**Exercise**. Nothing past the line containing "brown L-shape: (106, 26)" belongs in the output. Copy exactly every line of the data below from the first up to and including it.

**Entries provided**.
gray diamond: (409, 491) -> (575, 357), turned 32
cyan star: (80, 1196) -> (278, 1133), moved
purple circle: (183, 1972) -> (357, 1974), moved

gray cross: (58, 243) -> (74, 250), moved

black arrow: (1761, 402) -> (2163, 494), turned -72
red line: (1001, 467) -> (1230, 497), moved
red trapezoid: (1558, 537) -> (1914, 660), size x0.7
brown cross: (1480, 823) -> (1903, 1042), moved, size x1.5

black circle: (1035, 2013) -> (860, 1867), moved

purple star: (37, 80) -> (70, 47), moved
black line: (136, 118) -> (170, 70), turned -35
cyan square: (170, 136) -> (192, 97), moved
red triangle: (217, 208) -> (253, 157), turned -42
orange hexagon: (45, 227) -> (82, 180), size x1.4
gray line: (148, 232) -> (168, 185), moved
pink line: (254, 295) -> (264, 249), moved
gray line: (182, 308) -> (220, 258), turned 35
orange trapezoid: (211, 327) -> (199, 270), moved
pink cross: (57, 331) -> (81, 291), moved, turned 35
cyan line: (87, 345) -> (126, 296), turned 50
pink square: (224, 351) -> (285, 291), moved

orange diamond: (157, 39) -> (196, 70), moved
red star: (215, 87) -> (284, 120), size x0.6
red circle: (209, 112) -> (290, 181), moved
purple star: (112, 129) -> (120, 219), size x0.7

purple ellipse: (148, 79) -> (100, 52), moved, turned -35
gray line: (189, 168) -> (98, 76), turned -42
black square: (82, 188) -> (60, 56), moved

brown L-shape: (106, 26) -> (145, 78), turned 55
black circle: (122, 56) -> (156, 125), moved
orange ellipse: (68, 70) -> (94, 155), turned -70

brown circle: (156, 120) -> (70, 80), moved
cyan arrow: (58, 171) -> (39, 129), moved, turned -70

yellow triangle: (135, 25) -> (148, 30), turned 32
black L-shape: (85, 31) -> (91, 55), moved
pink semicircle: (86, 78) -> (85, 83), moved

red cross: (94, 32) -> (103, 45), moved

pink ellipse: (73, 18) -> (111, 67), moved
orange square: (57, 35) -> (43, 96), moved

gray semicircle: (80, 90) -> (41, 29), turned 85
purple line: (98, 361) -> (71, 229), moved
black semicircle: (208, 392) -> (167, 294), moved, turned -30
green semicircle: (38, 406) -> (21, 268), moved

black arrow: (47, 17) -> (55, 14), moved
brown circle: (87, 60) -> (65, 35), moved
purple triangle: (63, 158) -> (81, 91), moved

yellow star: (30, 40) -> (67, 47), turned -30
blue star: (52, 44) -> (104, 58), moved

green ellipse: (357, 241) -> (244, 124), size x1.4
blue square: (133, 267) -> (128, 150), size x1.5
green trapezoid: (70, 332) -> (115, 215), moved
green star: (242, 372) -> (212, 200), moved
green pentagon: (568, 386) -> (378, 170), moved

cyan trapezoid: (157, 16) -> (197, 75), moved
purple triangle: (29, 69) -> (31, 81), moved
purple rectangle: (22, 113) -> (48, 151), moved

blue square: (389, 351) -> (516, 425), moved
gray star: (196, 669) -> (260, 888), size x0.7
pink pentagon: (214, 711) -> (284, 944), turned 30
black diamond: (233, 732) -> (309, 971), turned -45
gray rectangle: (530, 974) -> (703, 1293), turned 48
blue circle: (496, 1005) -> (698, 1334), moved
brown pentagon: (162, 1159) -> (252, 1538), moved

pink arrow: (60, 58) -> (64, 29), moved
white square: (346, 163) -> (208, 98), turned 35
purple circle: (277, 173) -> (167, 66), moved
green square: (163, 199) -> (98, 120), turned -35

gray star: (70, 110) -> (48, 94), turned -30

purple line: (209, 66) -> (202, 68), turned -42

**Task response**.
gray diamond: (409, 491) -> (575, 357), turned 32
cyan star: (80, 1196) -> (278, 1133), moved
purple circle: (183, 1972) -> (357, 1974), moved

gray cross: (58, 243) -> (74, 250), moved

black arrow: (1761, 402) -> (2163, 494), turned -72
red line: (1001, 467) -> (1230, 497), moved
red trapezoid: (1558, 537) -> (1914, 660), size x0.7
brown cross: (1480, 823) -> (1903, 1042), moved, size x1.5

black circle: (1035, 2013) -> (860, 1867), moved

purple star: (37, 80) -> (70, 47), moved
black line: (136, 118) -> (170, 70), turned -35
cyan square: (170, 136) -> (192, 97), moved
red triangle: (217, 208) -> (253, 157), turned -42
orange hexagon: (45, 227) -> (82, 180), size x1.4
gray line: (148, 232) -> (168, 185), moved
pink line: (254, 295) -> (264, 249), moved
gray line: (182, 308) -> (220, 258), turned 35
orange trapezoid: (211, 327) -> (199, 270), moved
pink cross: (57, 331) -> (81, 291), moved, turned 35
cyan line: (87, 345) -> (126, 296), turned 50
pink square: (224, 351) -> (285, 291), moved

orange diamond: (157, 39) -> (196, 70), moved
red star: (215, 87) -> (284, 120), size x0.6
red circle: (209, 112) -> (290, 181), moved
purple star: (112, 129) -> (120, 219), size x0.7

purple ellipse: (148, 79) -> (100, 52), moved, turned -35
gray line: (189, 168) -> (98, 76), turned -42
black square: (82, 188) -> (60, 56), moved

brown L-shape: (106, 26) -> (145, 78), turned 55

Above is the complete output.